*PROBLEM STATEMENT:*
Only the lines from the one that contains "purple flashlight: 2 -> 4" through the end of the entries, both included, should be transcribed, exactly and without pictures.

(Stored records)

- Opening Delimiter -

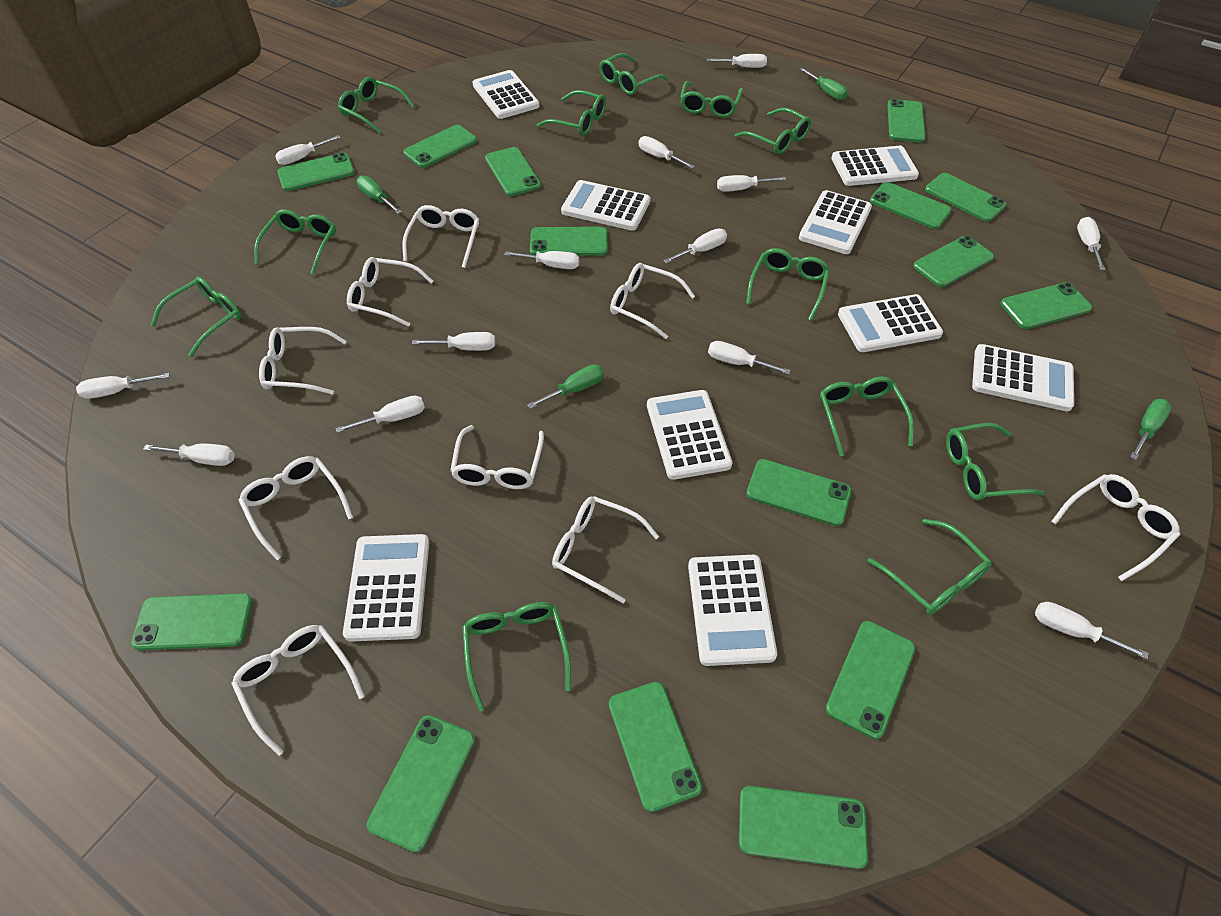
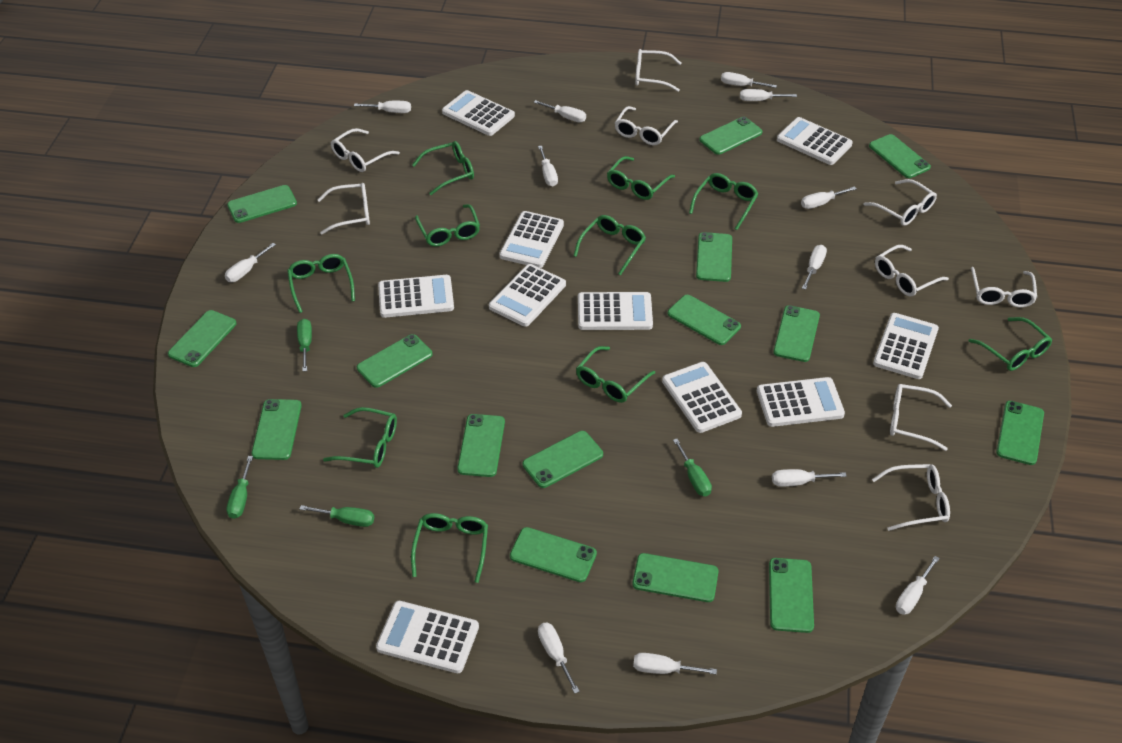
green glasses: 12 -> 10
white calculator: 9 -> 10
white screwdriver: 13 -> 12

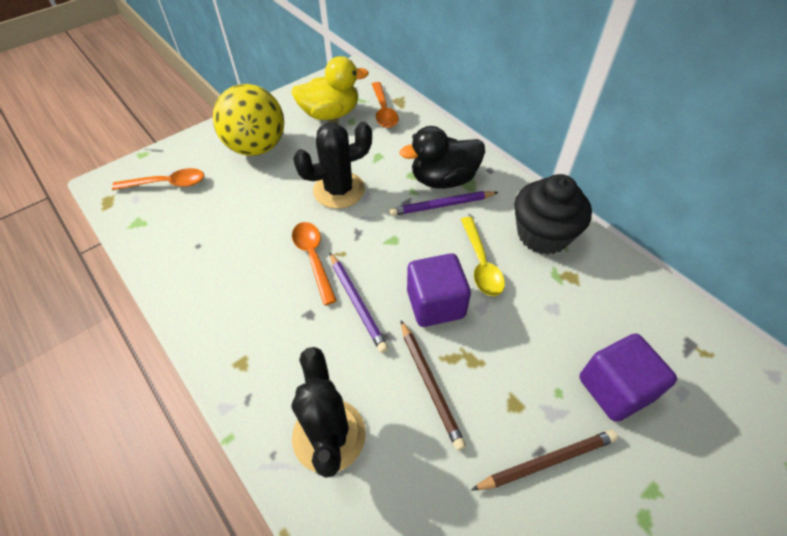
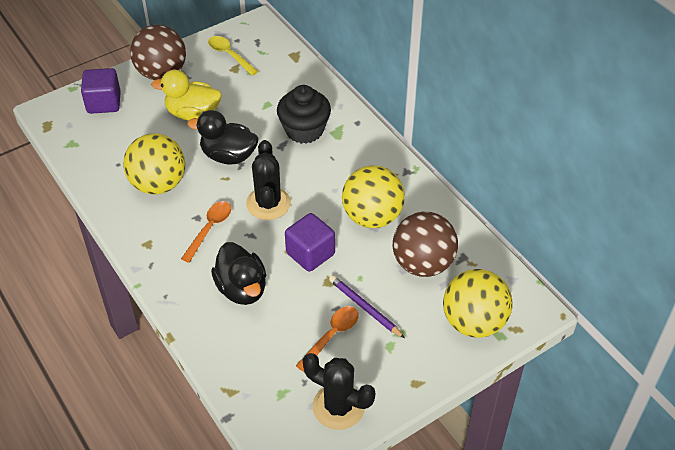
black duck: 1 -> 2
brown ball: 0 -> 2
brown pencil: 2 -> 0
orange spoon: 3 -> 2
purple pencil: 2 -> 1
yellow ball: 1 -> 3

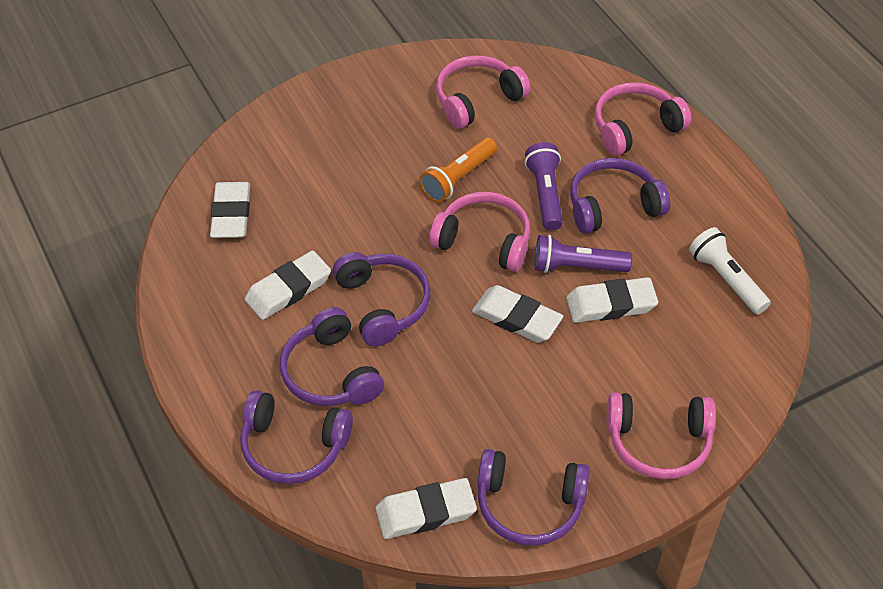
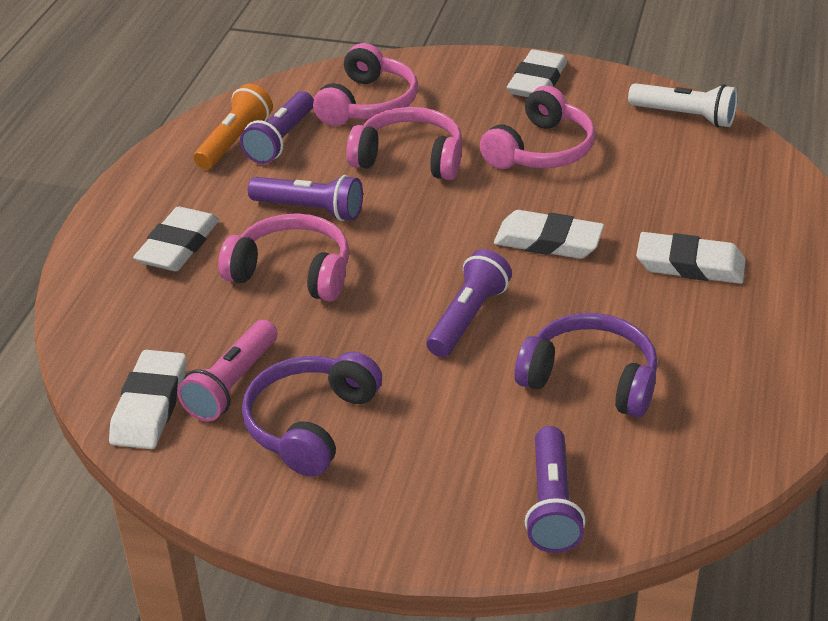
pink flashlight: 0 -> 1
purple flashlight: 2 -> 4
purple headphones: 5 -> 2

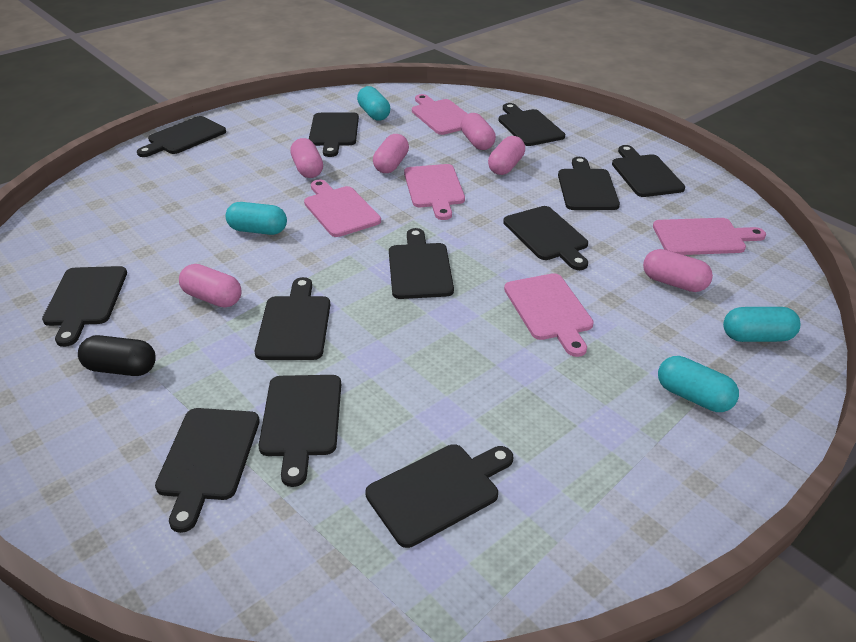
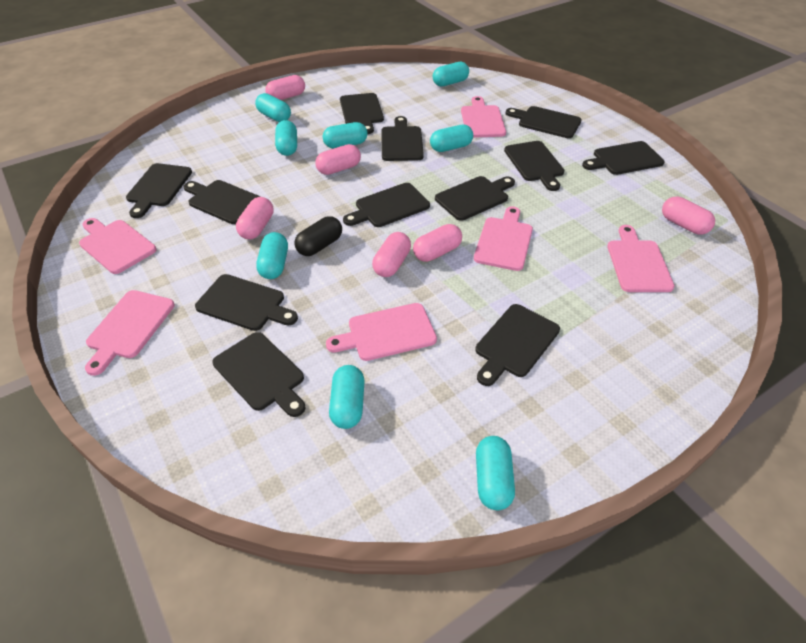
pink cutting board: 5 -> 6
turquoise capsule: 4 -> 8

- Closing Delimiter -

*REPLY TO THE TASK:*
purple flashlight: 2 -> 4
purple headphones: 5 -> 2

pink cutting board: 5 -> 6
turquoise capsule: 4 -> 8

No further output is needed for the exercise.